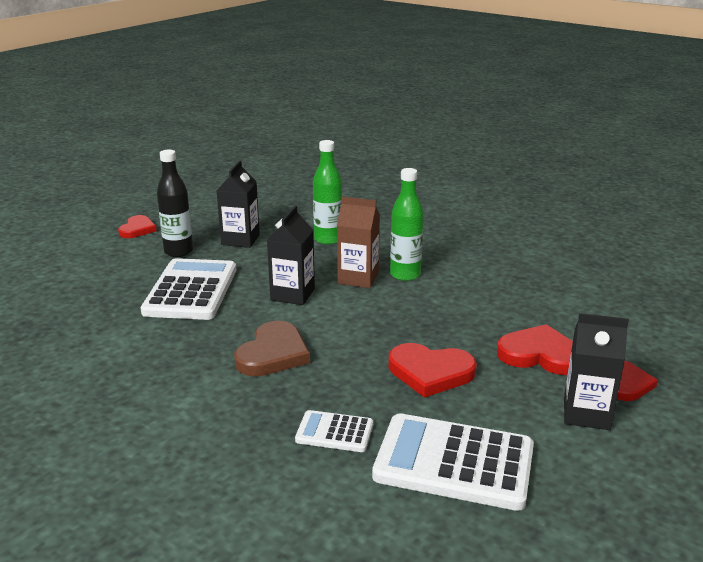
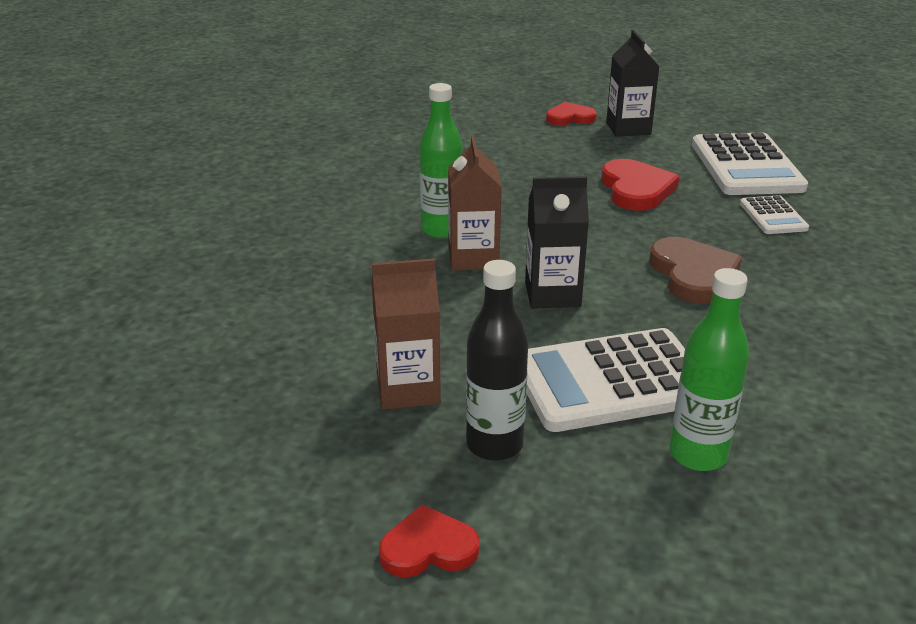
camera: 110 degrees left, 5 degrees up
black carton [216,160,260,248] -> brown carton [372,258,441,410]
brown heart [234,321,310,377] -> brown heart turned 75 degrees clockwise [649,237,742,304]
green bottle [313,140,342,245] -> green bottle moved to [670,268,749,471]
red heart [497,324,573,375] -> none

========================================

Problem: Leave every image out and retype the entries above word for word.

Task output:
camera: 110 degrees left, 5 degrees up
black carton [216,160,260,248] -> brown carton [372,258,441,410]
brown heart [234,321,310,377] -> brown heart turned 75 degrees clockwise [649,237,742,304]
green bottle [313,140,342,245] -> green bottle moved to [670,268,749,471]
red heart [497,324,573,375] -> none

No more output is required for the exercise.